** Source material follows **
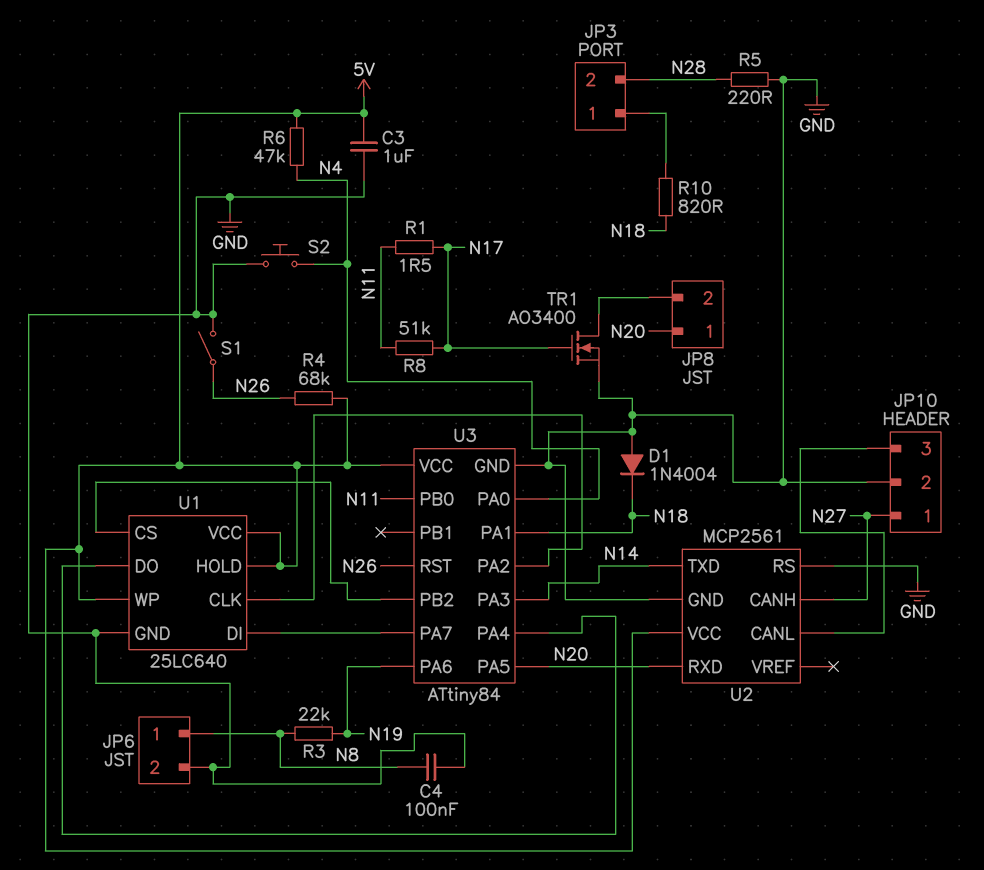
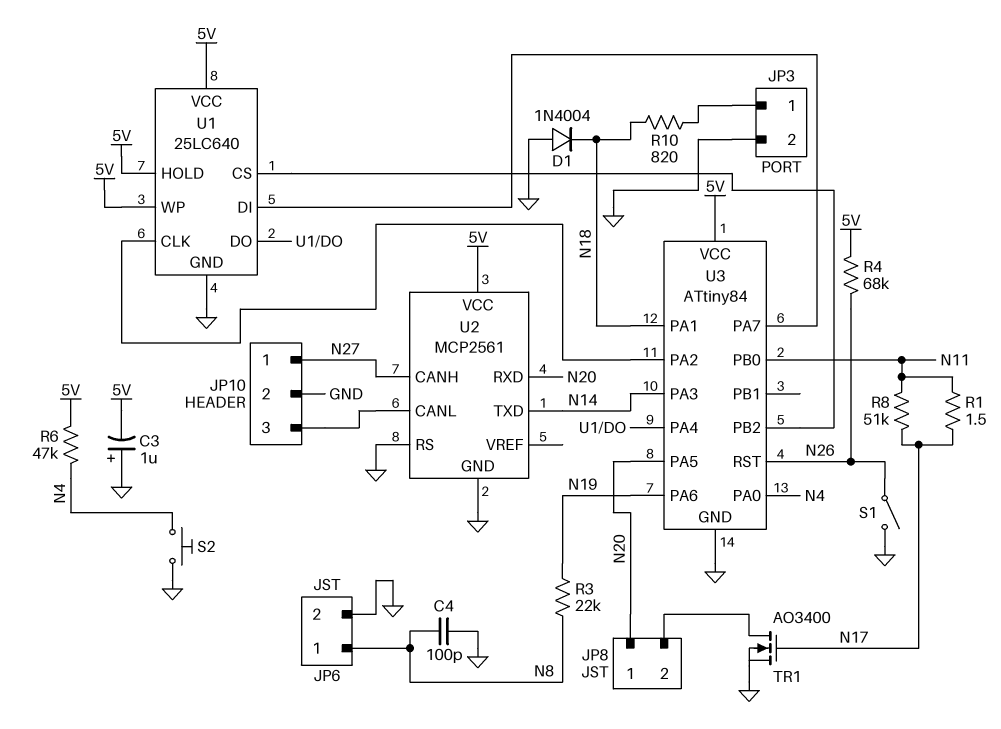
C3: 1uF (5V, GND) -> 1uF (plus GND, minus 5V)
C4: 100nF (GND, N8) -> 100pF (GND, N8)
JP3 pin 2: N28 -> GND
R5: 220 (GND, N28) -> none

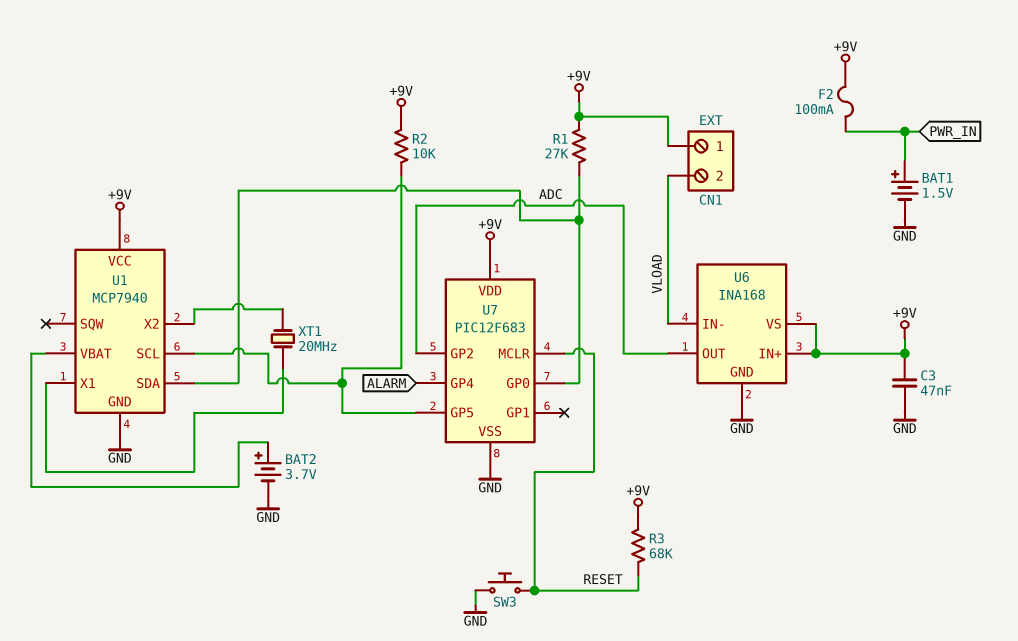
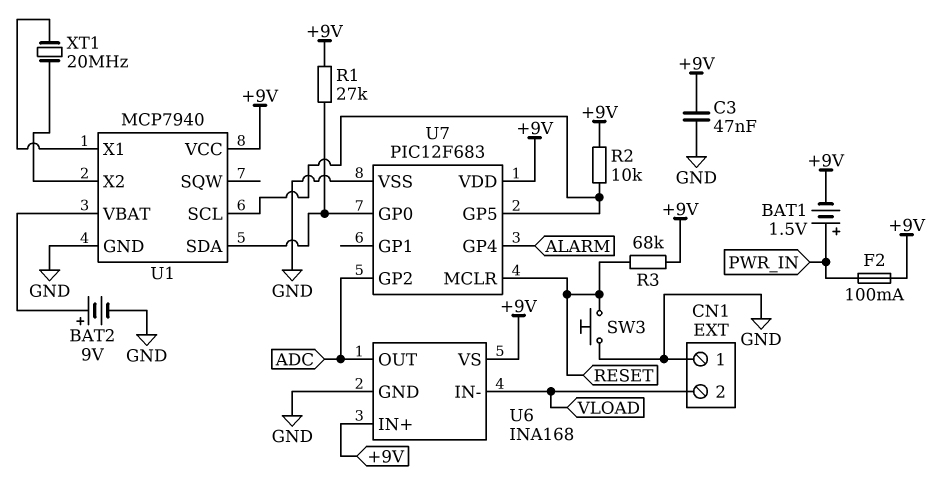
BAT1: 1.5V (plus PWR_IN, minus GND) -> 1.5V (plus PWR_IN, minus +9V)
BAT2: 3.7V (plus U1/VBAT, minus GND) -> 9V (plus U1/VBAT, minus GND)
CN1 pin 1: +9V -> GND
** End of Source material **
§ **What the task requires**: Your task is to find each line in the entries that contains the string "minus" and copy it.

§ **Result of this task**:
C3: 1uF (5V, GND) -> 1uF (plus GND, minus 5V)
BAT1: 1.5V (plus PWR_IN, minus GND) -> 1.5V (plus PWR_IN, minus +9V)
BAT2: 3.7V (plus U1/VBAT, minus GND) -> 9V (plus U1/VBAT, minus GND)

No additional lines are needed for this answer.